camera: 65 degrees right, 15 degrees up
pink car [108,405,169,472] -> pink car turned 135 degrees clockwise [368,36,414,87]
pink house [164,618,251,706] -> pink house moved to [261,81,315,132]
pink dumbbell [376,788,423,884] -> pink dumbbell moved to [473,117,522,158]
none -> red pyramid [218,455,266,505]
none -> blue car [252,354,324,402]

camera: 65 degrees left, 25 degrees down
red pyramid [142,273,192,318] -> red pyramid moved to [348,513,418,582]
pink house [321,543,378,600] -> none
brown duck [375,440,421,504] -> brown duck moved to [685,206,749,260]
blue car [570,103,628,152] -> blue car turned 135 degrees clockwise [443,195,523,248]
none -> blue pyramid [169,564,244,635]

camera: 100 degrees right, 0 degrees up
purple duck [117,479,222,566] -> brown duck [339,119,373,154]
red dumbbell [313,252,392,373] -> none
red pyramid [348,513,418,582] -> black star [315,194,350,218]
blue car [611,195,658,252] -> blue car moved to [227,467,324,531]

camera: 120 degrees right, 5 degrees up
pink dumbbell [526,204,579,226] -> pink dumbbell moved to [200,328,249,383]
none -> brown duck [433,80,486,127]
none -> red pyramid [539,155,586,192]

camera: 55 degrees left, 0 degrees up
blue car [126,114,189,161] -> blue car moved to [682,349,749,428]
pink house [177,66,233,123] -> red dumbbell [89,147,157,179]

==

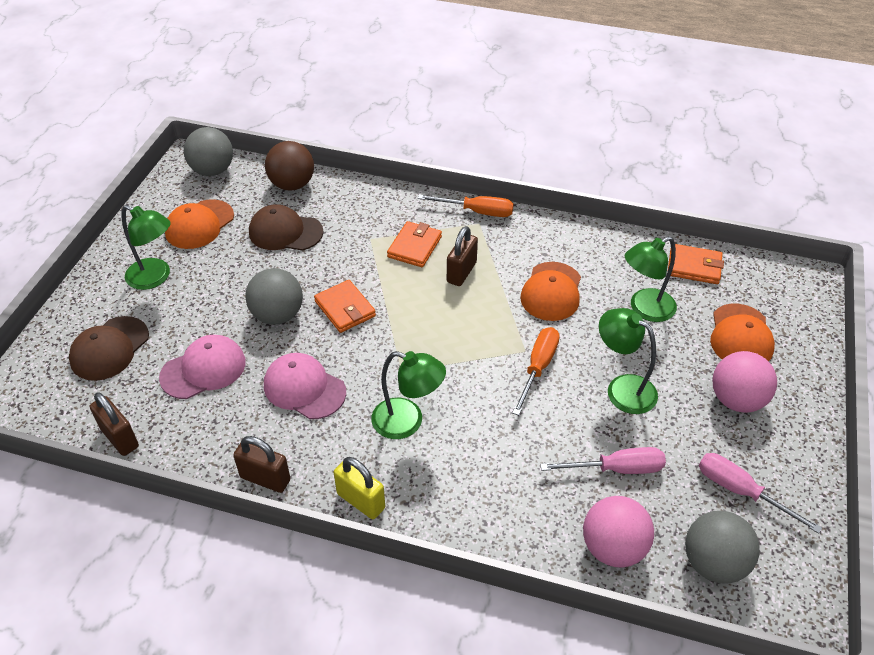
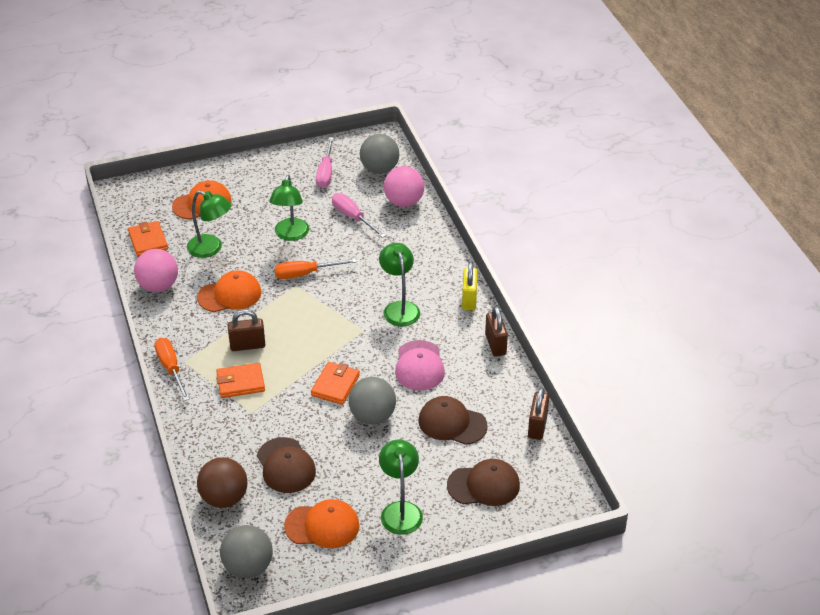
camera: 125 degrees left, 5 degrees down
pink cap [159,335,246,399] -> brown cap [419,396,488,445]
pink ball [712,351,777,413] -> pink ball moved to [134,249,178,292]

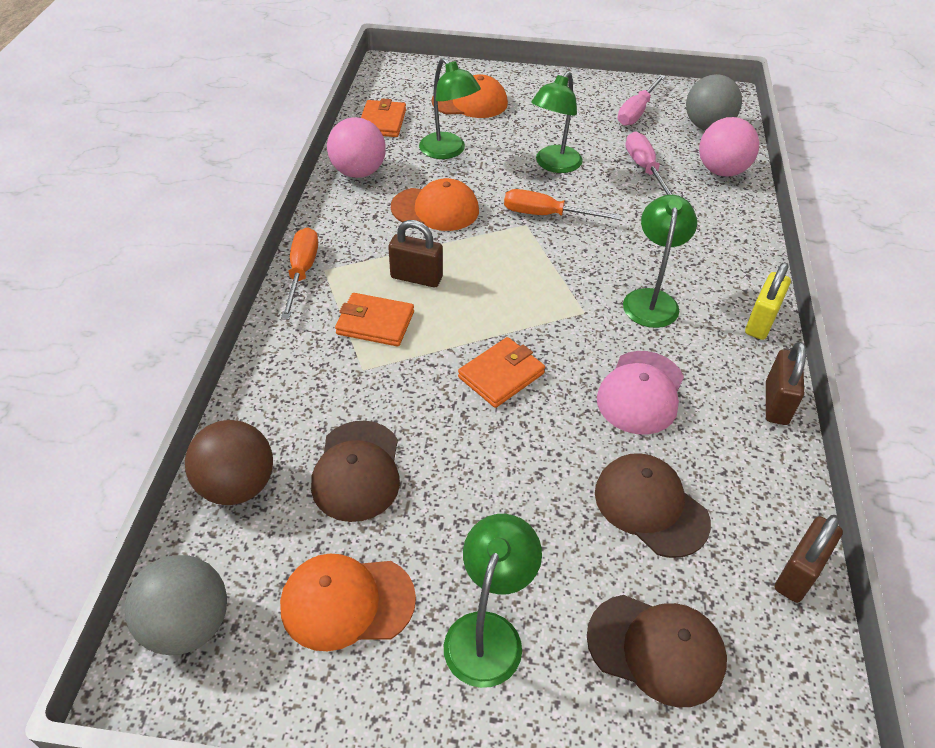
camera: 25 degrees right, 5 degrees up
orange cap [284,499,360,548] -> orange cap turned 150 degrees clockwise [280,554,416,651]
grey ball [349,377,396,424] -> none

--

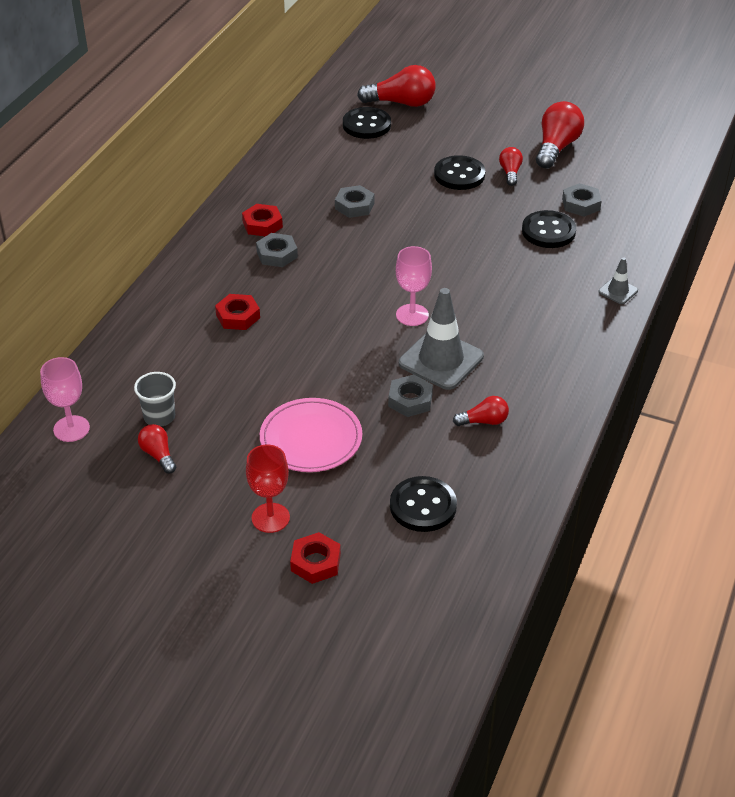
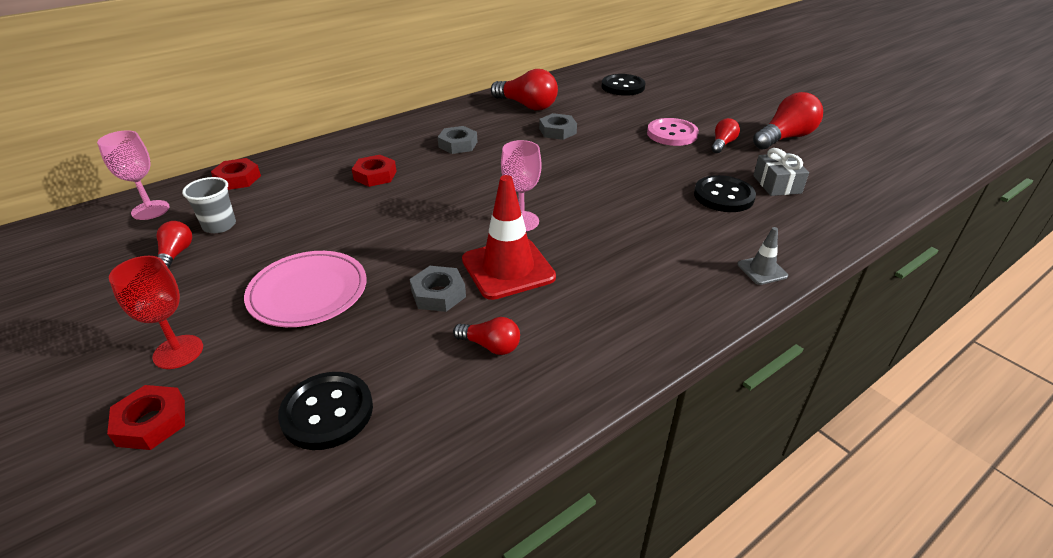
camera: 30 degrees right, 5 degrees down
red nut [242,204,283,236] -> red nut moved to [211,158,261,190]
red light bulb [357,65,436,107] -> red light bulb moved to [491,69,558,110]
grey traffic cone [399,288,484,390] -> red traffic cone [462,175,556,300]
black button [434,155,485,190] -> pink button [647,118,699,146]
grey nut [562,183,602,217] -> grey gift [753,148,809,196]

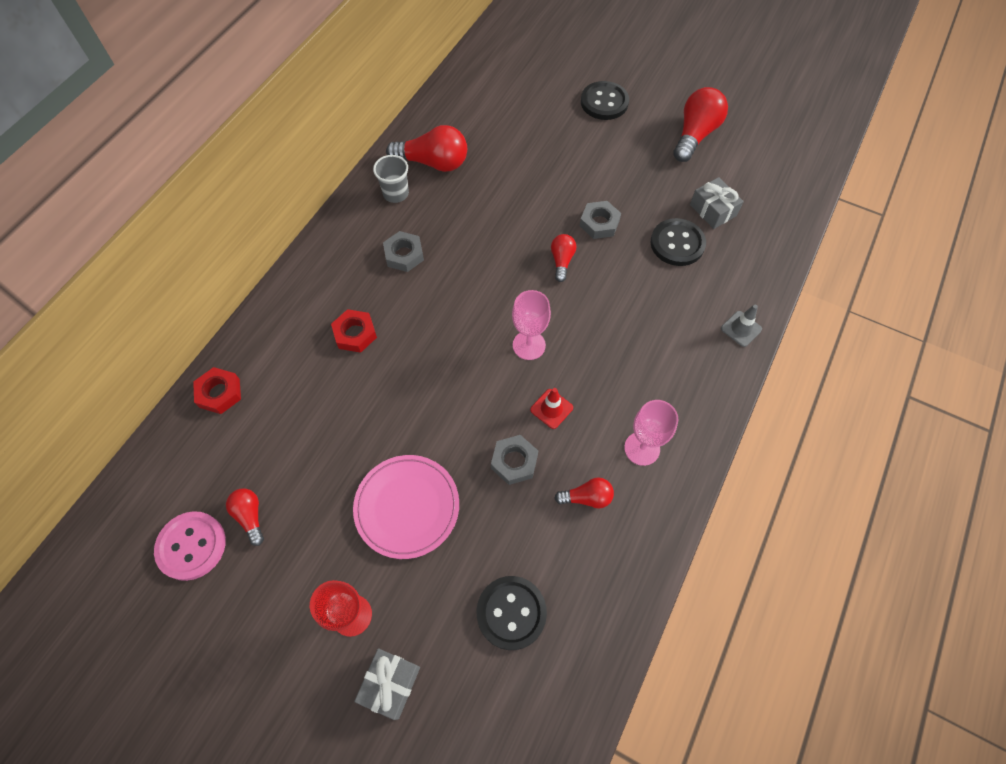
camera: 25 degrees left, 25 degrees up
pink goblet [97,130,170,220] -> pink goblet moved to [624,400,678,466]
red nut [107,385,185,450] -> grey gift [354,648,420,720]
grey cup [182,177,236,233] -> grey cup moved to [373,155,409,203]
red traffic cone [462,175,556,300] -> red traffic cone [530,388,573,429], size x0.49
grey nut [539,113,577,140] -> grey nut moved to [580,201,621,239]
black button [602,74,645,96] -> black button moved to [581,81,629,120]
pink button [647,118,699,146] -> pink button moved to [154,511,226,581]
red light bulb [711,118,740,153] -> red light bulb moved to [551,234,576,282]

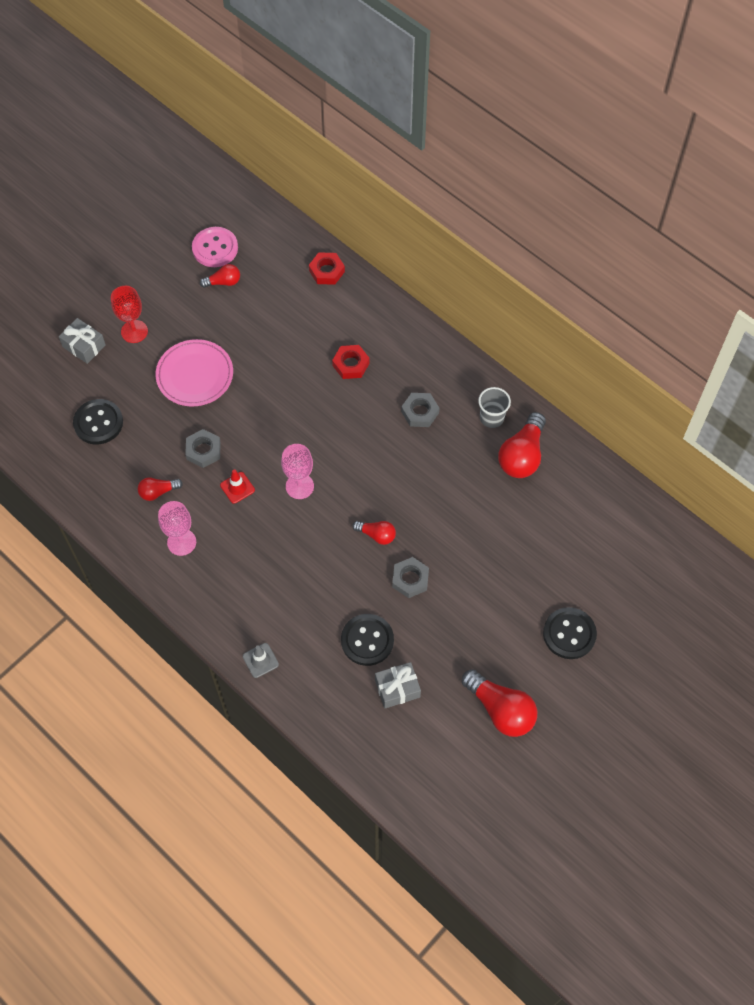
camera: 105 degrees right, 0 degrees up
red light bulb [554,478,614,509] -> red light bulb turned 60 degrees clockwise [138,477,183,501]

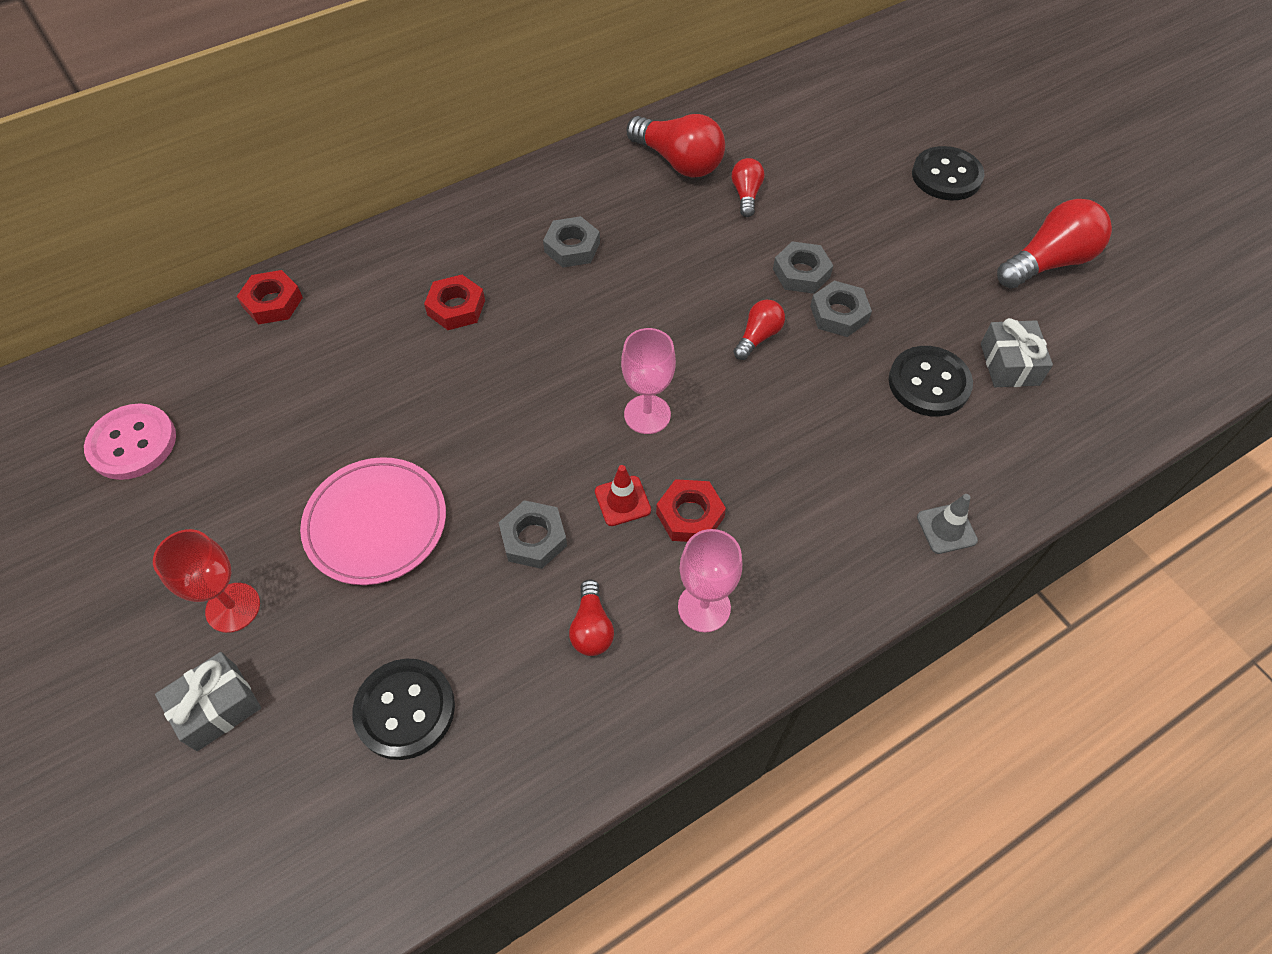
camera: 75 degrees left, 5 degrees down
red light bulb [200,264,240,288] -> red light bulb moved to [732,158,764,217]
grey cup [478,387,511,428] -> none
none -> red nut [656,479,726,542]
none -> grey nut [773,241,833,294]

What to produce: Return exactly, and only, the lines above starting at the line that contains "camera: 65 degrees right, 15 degrees up" and ending at the line that contains "pink dumbbell [376,788,423,884]".

Response for this exercise:
camera: 65 degrees right, 15 degrees up
pink car [108,405,169,472] -> pink car turned 135 degrees clockwise [368,36,414,87]
pink house [164,618,251,706] -> pink house moved to [261,81,315,132]
pink dumbbell [376,788,423,884] -> pink dumbbell moved to [473,117,522,158]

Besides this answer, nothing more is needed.